» **Task statement**:
Skip the pictures and repeat each line of the data exactly.

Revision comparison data
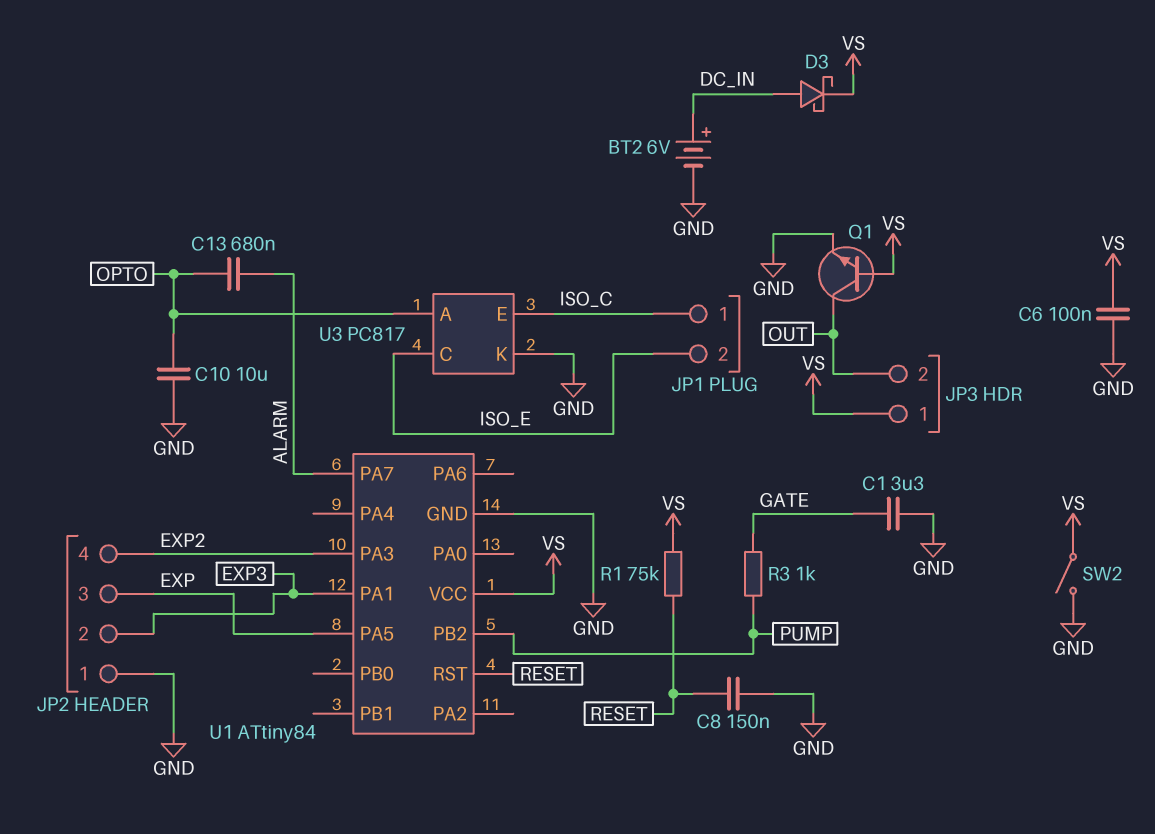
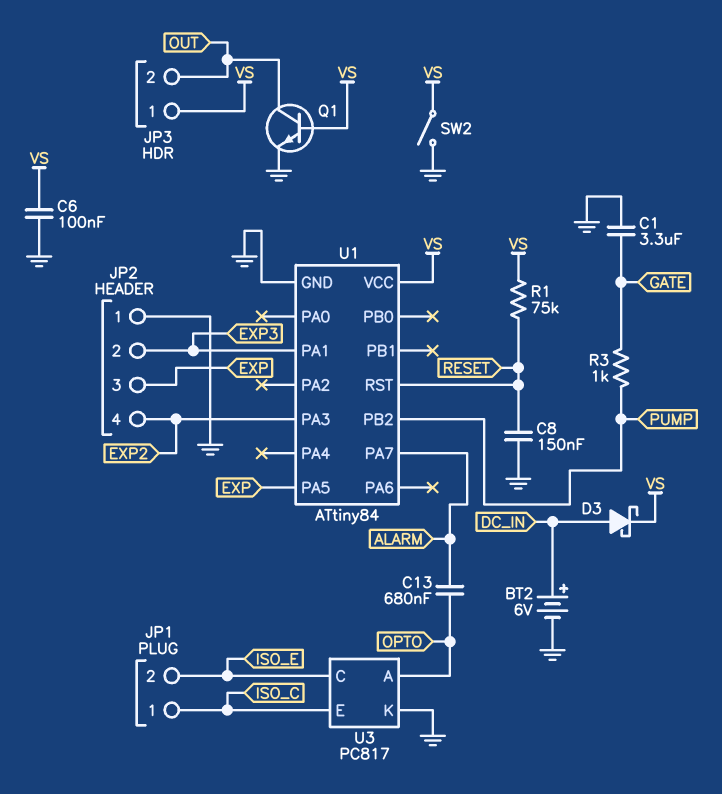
C10: 10uF (GND, OPTO) -> none

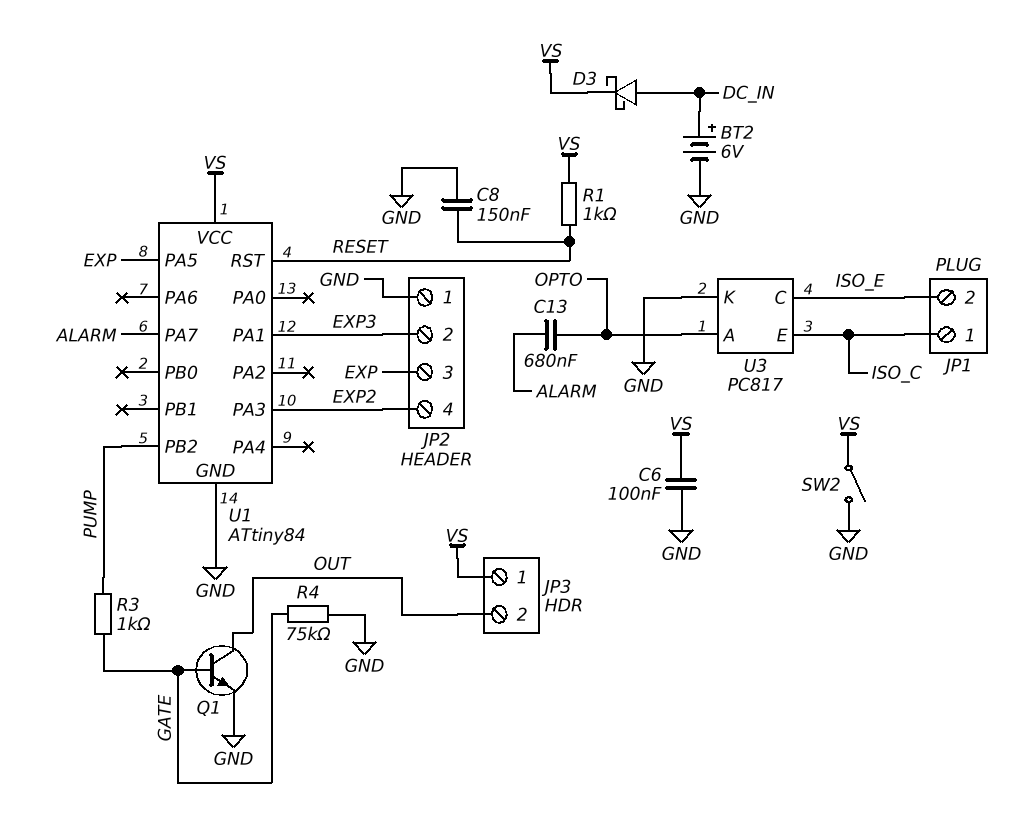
C1: 3.3uF (GATE, GND) -> none
Q1: NPN (B VS, C OUT, E GND) -> NPN (B GATE, C OUT, E GND)
R1: 75k (RESET, VS) -> 1k (RESET, VS)
R4: none -> 75k (GATE, GND)

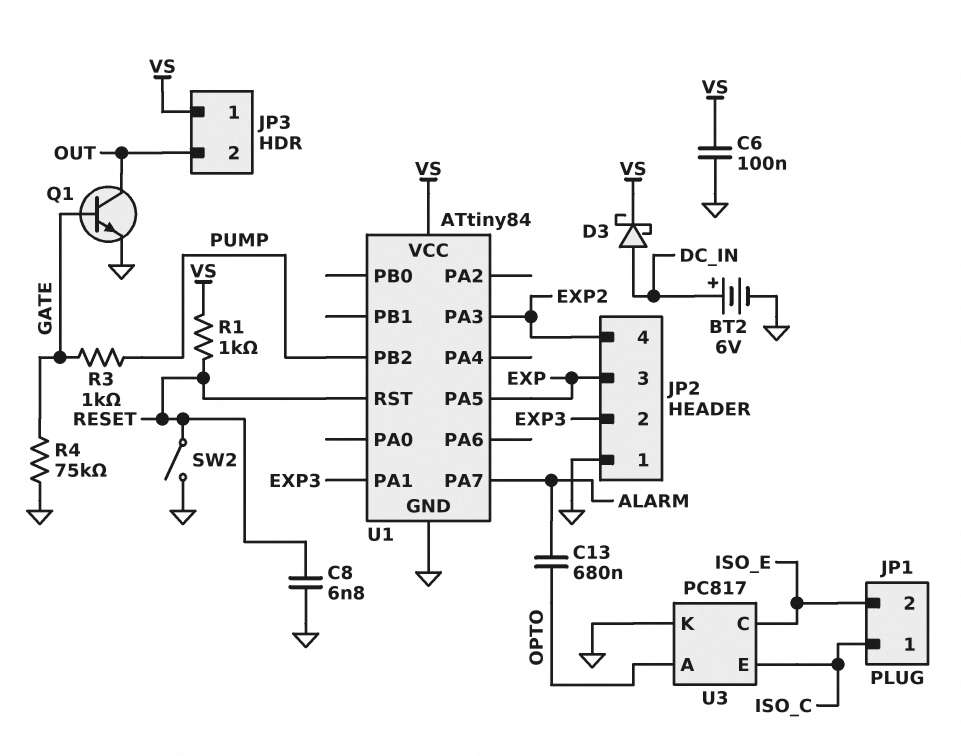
C8: 150nF (GND, RESET) -> 6.8nF (GND, RESET)
SW2: switch (GND, VS) -> switch (GND, RESET)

» **Answer below**:
C10: 10uF (GND, OPTO) -> none

C1: 3.3uF (GATE, GND) -> none
Q1: NPN (B VS, C OUT, E GND) -> NPN (B GATE, C OUT, E GND)
R1: 75k (RESET, VS) -> 1k (RESET, VS)
R4: none -> 75k (GATE, GND)

C8: 150nF (GND, RESET) -> 6.8nF (GND, RESET)
SW2: switch (GND, VS) -> switch (GND, RESET)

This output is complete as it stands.